== Working data ==

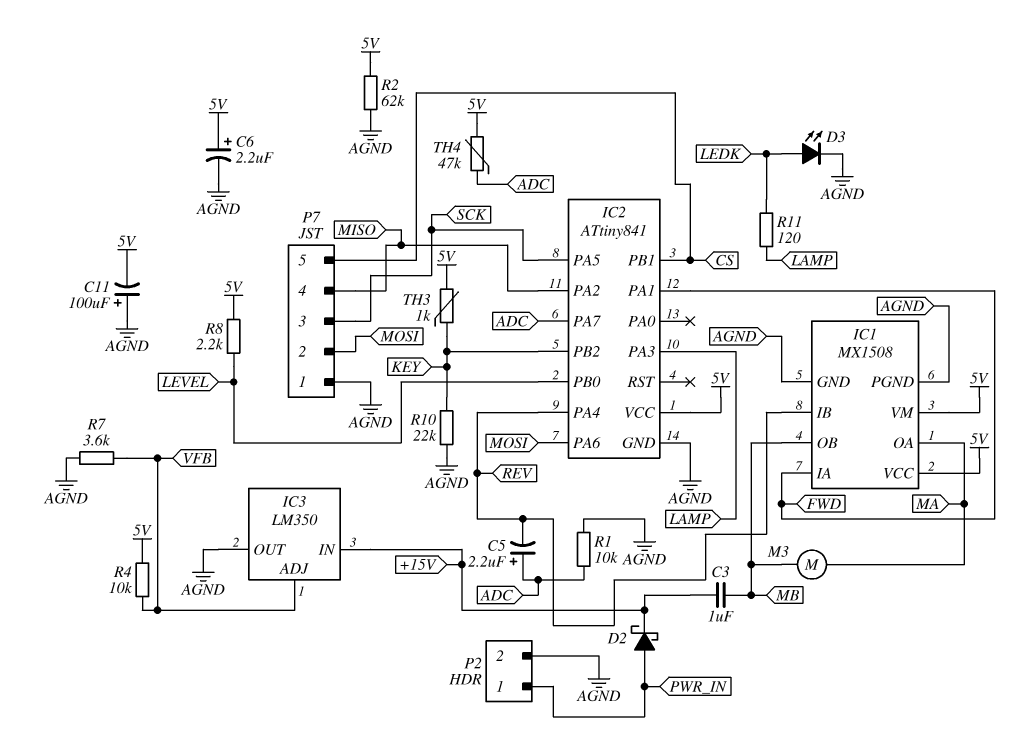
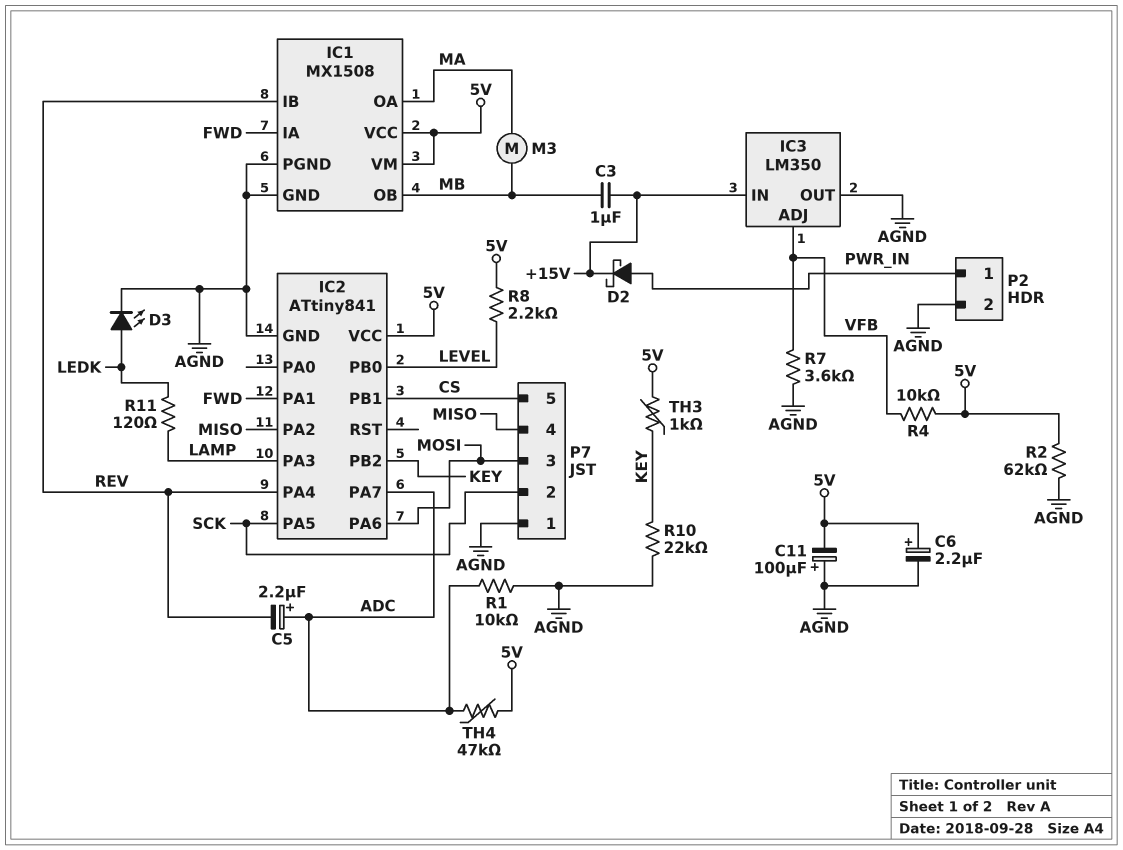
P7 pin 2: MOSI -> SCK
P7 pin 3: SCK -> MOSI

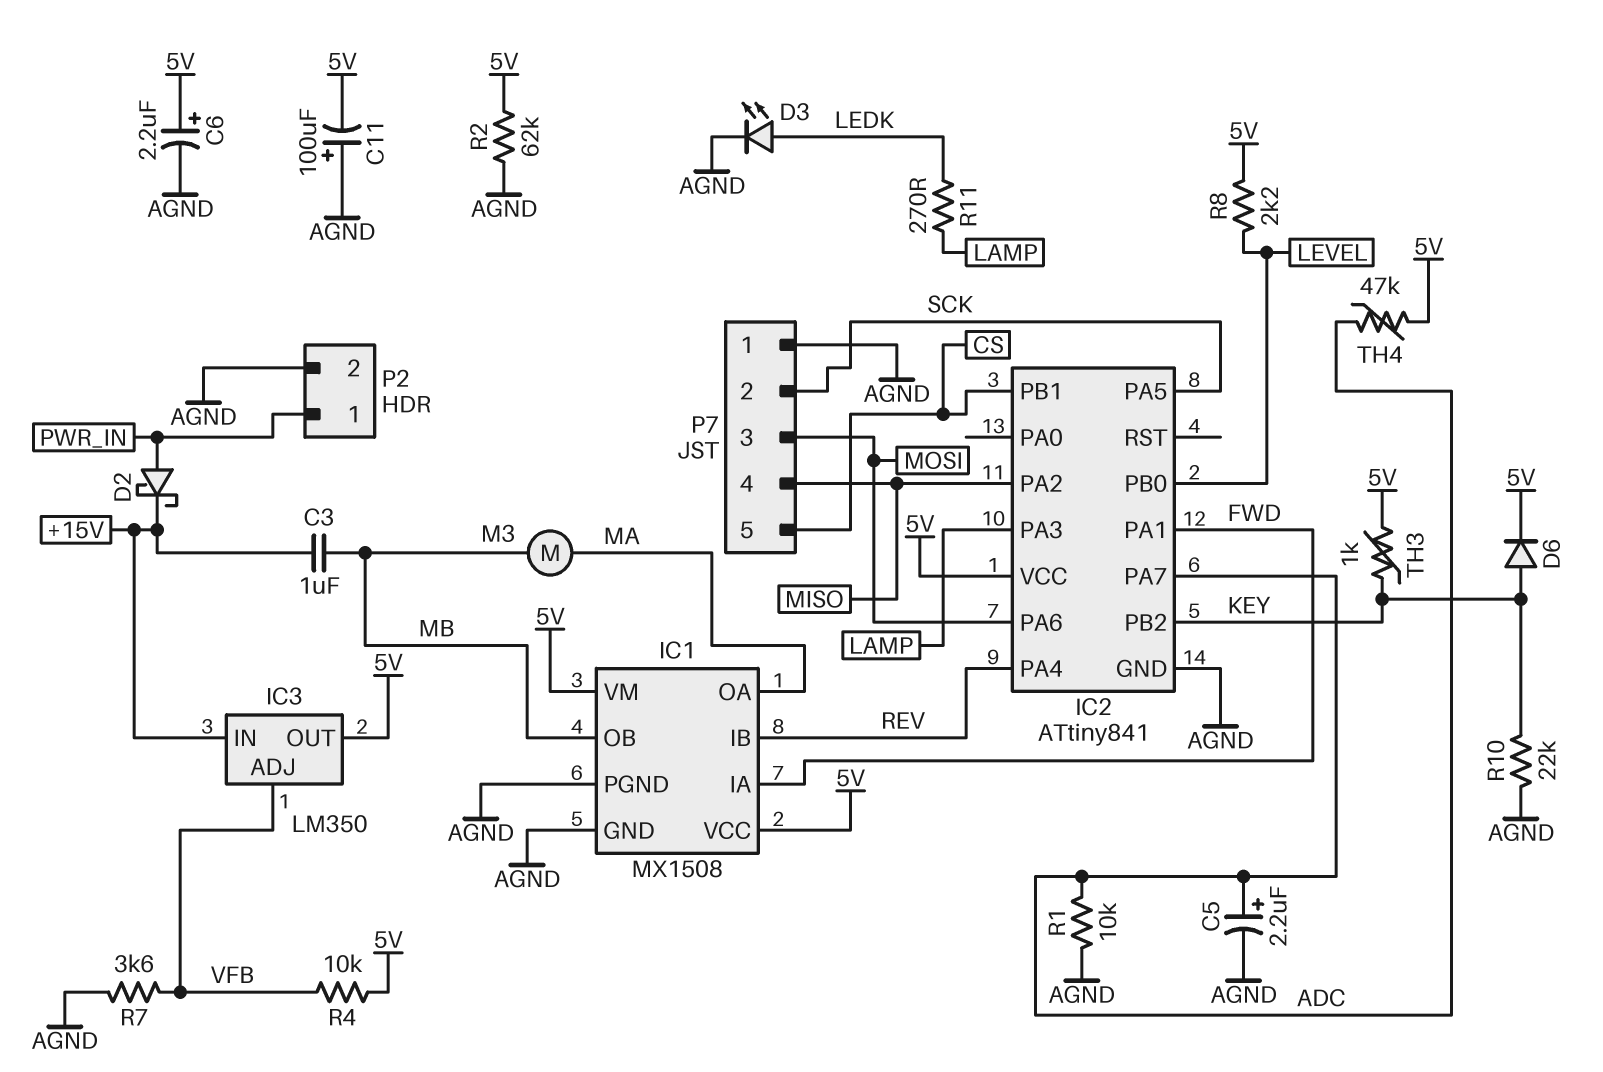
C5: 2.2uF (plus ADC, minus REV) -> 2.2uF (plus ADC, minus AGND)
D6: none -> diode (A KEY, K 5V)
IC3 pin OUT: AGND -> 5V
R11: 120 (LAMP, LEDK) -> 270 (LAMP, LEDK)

===

Work item:
Repeat all of the entries word for word, but omit the pictures.

Result of the exercise:
P7 pin 2: MOSI -> SCK
P7 pin 3: SCK -> MOSI

C5: 2.2uF (plus ADC, minus REV) -> 2.2uF (plus ADC, minus AGND)
D6: none -> diode (A KEY, K 5V)
IC3 pin OUT: AGND -> 5V
R11: 120 (LAMP, LEDK) -> 270 (LAMP, LEDK)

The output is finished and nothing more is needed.